*Task item*.
Write down exactly the lines from the one with "plant: (313, 131)" to the end of the data, first and last included, and no others.

*Data records*.

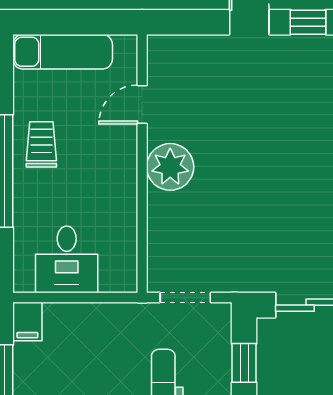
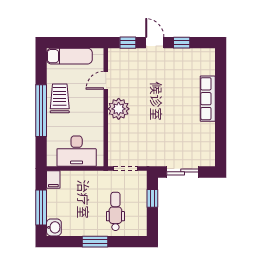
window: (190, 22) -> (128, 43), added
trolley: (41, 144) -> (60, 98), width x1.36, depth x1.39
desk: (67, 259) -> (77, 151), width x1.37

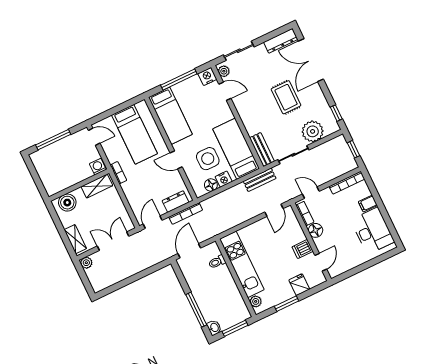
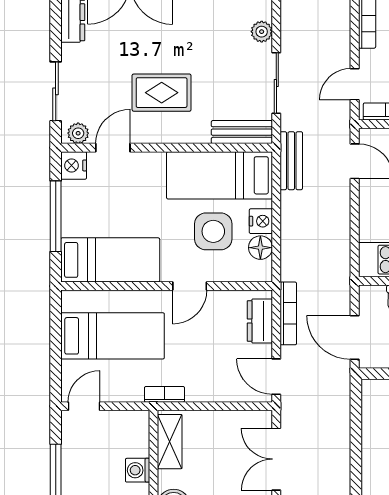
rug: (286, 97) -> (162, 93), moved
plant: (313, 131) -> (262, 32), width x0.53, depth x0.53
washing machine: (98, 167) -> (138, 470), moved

*Response*.
plant: (313, 131) -> (262, 32), width x0.53, depth x0.53
washing machine: (98, 167) -> (138, 470), moved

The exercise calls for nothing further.